PROVIDED ENTRIES:

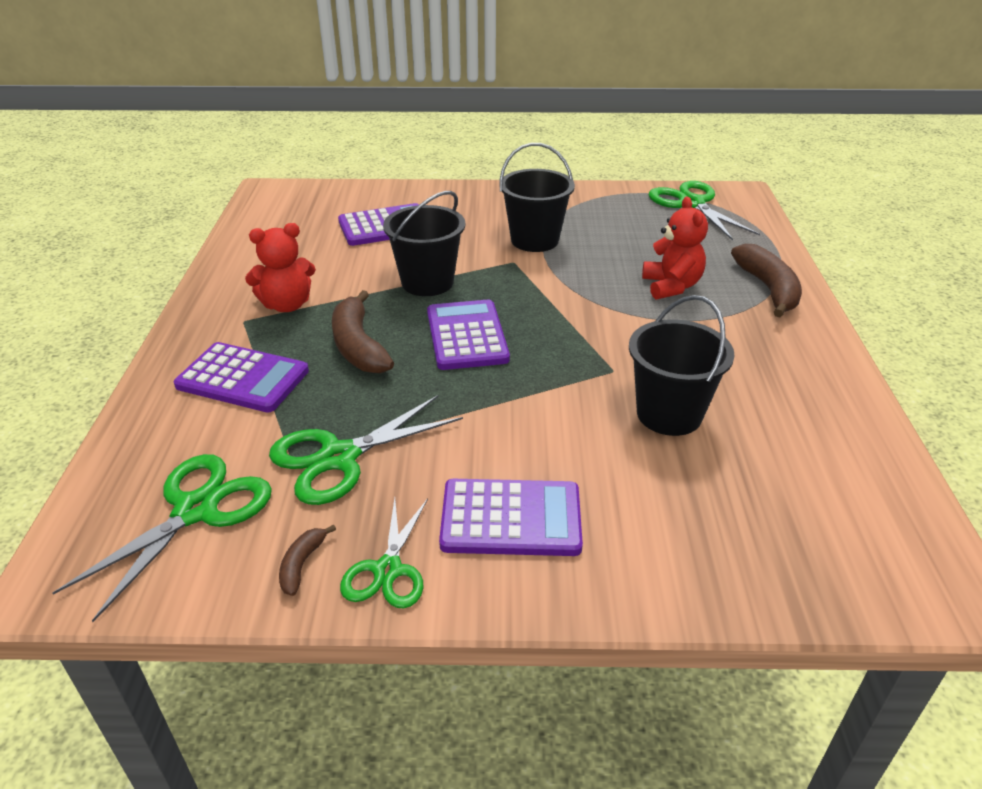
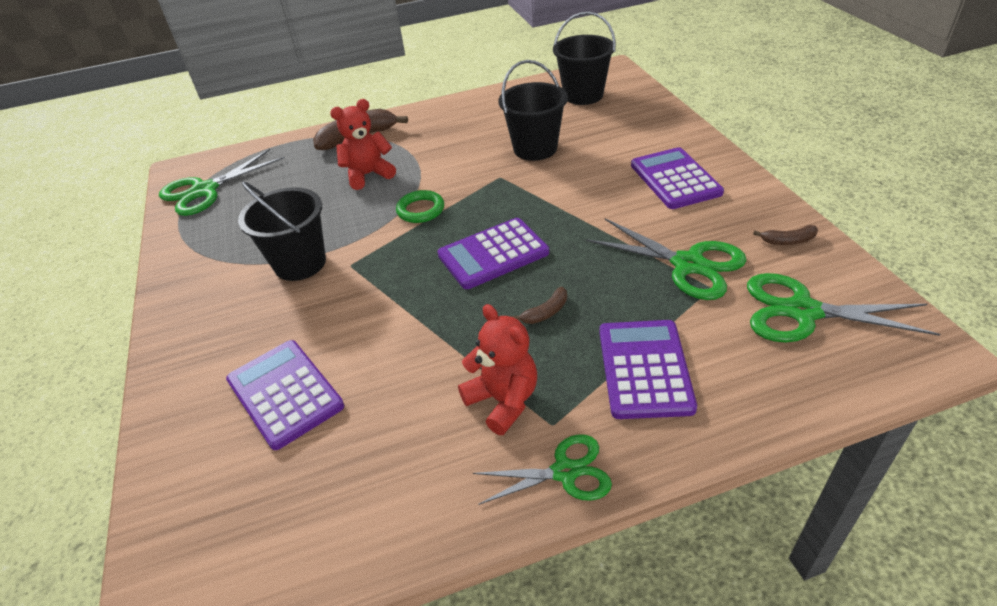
camera: 105 degrees left, 5 degrees up
(358, 346) = (545, 312): brown banana -> brown banana, size x0.49
(387, 570) = (756, 208): green scissors -> green scissors (565, 472)
(427, 282) = (411, 308): black bucket -> black bucket (583, 95)
(577, 307) = (420, 210): none -> green ring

TASK DETAILS: Should a record include a picture, drop the picture and write out the remainder exactly.

ANSWER TO THIS PROBLEM:
camera: 105 degrees left, 5 degrees up
(358, 346) = (545, 312): brown banana -> brown banana, size x0.49
(387, 570) = (756, 208): green scissors -> green scissors (565, 472)
(427, 282) = (411, 308): black bucket -> black bucket (583, 95)
(577, 307) = (420, 210): none -> green ring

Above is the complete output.